Problem to work on ▸
Word for word, retype the first line of the records and every following line through the one containing "Someone put down the peonza/azul".

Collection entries

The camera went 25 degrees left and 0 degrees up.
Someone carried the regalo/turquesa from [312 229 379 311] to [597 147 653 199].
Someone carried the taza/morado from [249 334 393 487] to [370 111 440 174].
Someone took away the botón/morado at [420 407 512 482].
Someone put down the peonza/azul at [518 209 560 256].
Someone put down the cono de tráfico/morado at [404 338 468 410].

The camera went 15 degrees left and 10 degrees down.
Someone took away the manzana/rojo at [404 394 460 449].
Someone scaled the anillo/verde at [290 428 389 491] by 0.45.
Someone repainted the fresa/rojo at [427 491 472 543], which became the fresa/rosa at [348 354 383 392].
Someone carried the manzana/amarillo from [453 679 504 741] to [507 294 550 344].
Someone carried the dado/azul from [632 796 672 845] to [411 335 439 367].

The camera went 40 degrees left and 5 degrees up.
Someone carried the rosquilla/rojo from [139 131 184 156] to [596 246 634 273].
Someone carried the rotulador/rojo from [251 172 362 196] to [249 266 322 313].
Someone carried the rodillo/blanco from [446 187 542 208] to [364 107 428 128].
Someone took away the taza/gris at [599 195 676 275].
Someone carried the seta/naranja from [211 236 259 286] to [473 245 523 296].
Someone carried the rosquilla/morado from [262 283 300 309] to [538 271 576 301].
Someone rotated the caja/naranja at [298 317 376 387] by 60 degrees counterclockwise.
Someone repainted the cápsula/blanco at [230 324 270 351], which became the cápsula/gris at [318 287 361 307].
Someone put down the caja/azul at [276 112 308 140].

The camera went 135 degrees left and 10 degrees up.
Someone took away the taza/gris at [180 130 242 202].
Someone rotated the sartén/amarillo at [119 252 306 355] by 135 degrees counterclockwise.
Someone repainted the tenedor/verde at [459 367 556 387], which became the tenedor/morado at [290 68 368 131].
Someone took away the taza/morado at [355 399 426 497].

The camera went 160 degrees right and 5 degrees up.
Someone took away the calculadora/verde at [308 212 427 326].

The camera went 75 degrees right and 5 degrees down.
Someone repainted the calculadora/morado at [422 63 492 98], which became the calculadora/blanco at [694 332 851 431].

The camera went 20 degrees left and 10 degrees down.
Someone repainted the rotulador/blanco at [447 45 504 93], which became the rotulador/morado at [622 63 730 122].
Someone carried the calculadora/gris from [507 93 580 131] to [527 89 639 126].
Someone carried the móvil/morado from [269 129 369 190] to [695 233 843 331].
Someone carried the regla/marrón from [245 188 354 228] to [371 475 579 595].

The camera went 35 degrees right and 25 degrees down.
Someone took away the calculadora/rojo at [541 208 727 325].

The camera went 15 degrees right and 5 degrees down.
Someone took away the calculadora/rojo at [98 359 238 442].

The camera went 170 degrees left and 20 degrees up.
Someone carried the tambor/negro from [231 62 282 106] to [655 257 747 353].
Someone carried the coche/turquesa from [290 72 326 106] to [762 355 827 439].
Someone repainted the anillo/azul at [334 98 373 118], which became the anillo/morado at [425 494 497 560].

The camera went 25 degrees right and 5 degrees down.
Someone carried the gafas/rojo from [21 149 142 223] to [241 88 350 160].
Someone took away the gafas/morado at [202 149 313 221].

Expected answer ▸
The camera went 25 degrees left and 0 degrees up.
Someone carried the regalo/turquesa from [312 229 379 311] to [597 147 653 199].
Someone carried the taza/morado from [249 334 393 487] to [370 111 440 174].
Someone took away the botón/morado at [420 407 512 482].
Someone put down the peonza/azul at [518 209 560 256].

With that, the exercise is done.